:: RECORDS FOR THIS EXERCISE ::

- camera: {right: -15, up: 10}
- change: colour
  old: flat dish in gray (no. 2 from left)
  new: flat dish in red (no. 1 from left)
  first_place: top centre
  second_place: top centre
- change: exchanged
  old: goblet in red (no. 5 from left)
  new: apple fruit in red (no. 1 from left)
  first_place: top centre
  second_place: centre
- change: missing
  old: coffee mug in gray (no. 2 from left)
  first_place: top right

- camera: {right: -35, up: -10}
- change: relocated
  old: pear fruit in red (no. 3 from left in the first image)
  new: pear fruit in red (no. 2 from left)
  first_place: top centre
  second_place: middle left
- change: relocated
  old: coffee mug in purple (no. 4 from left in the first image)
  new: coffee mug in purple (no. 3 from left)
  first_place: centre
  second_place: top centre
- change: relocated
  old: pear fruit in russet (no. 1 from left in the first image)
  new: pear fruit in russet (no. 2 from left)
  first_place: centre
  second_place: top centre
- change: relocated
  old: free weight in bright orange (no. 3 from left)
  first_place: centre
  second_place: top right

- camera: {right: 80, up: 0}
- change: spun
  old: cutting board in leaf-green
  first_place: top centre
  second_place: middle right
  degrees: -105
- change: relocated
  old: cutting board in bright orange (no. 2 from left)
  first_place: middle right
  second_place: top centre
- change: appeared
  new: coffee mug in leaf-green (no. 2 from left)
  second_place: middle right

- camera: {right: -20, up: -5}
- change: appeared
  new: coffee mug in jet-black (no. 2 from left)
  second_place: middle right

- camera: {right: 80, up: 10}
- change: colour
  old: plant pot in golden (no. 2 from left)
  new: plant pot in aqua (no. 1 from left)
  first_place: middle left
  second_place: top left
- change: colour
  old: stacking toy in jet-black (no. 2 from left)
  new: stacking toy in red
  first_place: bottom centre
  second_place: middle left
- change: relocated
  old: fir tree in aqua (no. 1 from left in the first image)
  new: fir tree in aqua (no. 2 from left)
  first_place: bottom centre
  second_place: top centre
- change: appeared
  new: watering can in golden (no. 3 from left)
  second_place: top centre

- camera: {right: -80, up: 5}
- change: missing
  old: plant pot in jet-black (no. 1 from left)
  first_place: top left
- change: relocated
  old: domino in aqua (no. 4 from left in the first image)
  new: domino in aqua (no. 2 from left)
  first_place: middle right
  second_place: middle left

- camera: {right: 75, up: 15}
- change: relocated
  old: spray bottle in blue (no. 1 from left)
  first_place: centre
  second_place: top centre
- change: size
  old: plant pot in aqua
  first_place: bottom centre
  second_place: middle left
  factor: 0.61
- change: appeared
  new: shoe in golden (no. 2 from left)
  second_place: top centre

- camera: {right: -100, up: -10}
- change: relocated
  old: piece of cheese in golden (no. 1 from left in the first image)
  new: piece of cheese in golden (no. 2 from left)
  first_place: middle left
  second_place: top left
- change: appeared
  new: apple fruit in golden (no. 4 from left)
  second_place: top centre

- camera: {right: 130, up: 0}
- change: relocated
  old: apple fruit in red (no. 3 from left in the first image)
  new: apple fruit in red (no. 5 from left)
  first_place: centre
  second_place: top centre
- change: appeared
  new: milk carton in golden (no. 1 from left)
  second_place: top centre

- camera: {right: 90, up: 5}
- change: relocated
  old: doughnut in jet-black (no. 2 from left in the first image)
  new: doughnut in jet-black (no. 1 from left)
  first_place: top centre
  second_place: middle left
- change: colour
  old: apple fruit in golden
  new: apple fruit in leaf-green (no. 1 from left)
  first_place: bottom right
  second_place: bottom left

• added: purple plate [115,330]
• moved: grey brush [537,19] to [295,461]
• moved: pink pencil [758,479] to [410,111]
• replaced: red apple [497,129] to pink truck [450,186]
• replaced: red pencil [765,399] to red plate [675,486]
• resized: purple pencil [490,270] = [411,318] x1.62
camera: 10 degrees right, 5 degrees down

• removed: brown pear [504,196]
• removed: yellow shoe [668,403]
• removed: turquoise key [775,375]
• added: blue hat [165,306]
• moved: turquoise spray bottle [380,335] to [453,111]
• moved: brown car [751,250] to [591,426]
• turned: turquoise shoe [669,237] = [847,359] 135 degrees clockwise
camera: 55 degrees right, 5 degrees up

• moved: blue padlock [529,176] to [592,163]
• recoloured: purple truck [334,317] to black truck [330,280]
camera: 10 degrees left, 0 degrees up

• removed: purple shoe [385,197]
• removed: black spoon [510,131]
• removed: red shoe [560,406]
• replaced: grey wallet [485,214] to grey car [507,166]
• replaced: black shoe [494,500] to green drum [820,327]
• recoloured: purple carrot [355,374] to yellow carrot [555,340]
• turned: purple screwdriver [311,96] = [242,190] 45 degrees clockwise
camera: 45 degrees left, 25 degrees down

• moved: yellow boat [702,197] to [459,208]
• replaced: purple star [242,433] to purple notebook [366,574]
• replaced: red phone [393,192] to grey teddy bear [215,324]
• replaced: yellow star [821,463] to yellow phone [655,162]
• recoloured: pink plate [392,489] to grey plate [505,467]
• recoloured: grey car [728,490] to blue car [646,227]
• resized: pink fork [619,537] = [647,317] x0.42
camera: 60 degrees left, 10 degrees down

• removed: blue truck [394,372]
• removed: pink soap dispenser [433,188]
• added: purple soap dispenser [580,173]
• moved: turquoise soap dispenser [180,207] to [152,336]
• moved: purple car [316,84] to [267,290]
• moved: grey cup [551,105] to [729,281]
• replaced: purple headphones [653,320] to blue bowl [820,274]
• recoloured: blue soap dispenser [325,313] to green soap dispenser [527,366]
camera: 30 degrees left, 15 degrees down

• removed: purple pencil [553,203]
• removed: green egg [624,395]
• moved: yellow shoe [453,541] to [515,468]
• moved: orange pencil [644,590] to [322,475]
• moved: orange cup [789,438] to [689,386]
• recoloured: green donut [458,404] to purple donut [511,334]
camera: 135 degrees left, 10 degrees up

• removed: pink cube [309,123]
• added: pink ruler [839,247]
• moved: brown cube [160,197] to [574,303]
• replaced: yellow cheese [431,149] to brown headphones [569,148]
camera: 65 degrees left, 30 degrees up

:::

- WHAT YOU ARE ASKED TO DO -
Reproduce exactly the lines from the beginning of the entries above up to and including the line that contains "old: coffee mug in gray (no. 2 from left)".

- YOUR SOLUTION -
- camera: {right: -15, up: 10}
- change: colour
  old: flat dish in gray (no. 2 from left)
  new: flat dish in red (no. 1 from left)
  first_place: top centre
  second_place: top centre
- change: exchanged
  old: goblet in red (no. 5 from left)
  new: apple fruit in red (no. 1 from left)
  first_place: top centre
  second_place: centre
- change: missing
  old: coffee mug in gray (no. 2 from left)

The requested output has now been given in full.